Exercise requirements ▸
What you return must be the data below, word for word, without any images.

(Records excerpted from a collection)
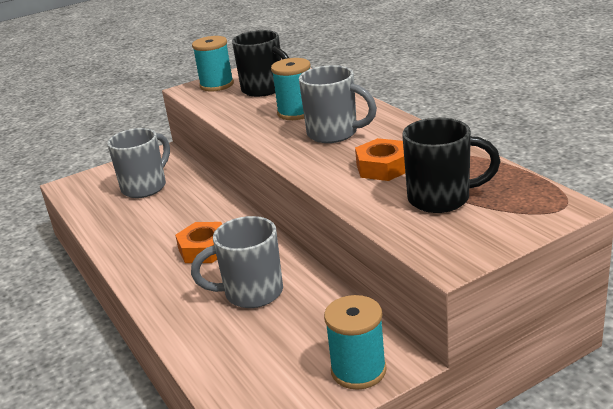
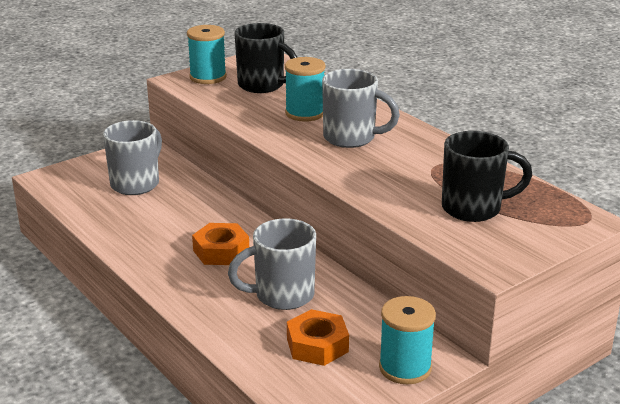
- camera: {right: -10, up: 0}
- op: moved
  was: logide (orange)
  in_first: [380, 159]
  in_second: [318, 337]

Solved problem ▸
- camera: {right: -10, up: 0}
- op: moved
  was: logide (orange)
  in_first: [380, 159]
  in_second: [318, 337]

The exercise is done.